[Shape position tracking data]
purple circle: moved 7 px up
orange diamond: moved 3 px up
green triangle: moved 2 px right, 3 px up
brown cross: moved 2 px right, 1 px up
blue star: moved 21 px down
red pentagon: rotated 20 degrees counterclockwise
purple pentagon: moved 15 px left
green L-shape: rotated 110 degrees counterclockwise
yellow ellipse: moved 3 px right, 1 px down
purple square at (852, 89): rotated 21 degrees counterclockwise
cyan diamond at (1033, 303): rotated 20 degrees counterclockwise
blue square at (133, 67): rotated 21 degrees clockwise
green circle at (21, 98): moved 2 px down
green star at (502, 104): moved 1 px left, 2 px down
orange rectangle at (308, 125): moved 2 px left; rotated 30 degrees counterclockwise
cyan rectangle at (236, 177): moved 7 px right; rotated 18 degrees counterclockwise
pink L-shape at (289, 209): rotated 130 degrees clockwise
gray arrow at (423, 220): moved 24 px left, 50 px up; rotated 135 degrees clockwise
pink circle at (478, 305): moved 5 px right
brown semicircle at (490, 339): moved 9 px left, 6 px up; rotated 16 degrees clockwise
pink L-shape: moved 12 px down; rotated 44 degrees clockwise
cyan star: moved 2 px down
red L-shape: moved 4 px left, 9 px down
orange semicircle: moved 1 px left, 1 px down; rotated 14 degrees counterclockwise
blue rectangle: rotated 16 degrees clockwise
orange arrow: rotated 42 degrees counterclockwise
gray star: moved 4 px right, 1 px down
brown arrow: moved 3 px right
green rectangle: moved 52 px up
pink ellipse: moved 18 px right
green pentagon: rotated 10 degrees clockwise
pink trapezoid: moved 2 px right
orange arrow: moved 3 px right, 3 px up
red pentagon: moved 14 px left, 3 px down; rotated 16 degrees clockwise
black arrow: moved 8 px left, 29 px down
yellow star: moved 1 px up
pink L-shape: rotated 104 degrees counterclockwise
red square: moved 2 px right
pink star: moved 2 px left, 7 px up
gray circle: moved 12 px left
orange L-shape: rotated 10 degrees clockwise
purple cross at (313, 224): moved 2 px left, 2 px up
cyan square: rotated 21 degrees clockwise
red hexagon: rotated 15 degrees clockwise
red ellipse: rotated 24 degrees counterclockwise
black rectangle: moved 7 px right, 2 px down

Work item: Using the records above, copy word for word the line with "green circle at (21, 98): moved 2 px down", the line with "purple cross at", and every line between them.

Solution:
green circle at (21, 98): moved 2 px down
green star at (502, 104): moved 1 px left, 2 px down
orange rectangle at (308, 125): moved 2 px left; rotated 30 degrees counterclockwise
cyan rectangle at (236, 177): moved 7 px right; rotated 18 degrees counterclockwise
pink L-shape at (289, 209): rotated 130 degrees clockwise
gray arrow at (423, 220): moved 24 px left, 50 px up; rotated 135 degrees clockwise
pink circle at (478, 305): moved 5 px right
brown semicircle at (490, 339): moved 9 px left, 6 px up; rotated 16 degrees clockwise
pink L-shape: moved 12 px down; rotated 44 degrees clockwise
cyan star: moved 2 px down
red L-shape: moved 4 px left, 9 px down
orange semicircle: moved 1 px left, 1 px down; rotated 14 degrees counterclockwise
blue rectangle: rotated 16 degrees clockwise
orange arrow: rotated 42 degrees counterclockwise
gray star: moved 4 px right, 1 px down
brown arrow: moved 3 px right
green rectangle: moved 52 px up
pink ellipse: moved 18 px right
green pentagon: rotated 10 degrees clockwise
pink trapezoid: moved 2 px right
orange arrow: moved 3 px right, 3 px up
red pentagon: moved 14 px left, 3 px down; rotated 16 degrees clockwise
black arrow: moved 8 px left, 29 px down
yellow star: moved 1 px up
pink L-shape: rotated 104 degrees counterclockwise
red square: moved 2 px right
pink star: moved 2 px left, 7 px up
gray circle: moved 12 px left
orange L-shape: rotated 10 degrees clockwise
purple cross at (313, 224): moved 2 px left, 2 px up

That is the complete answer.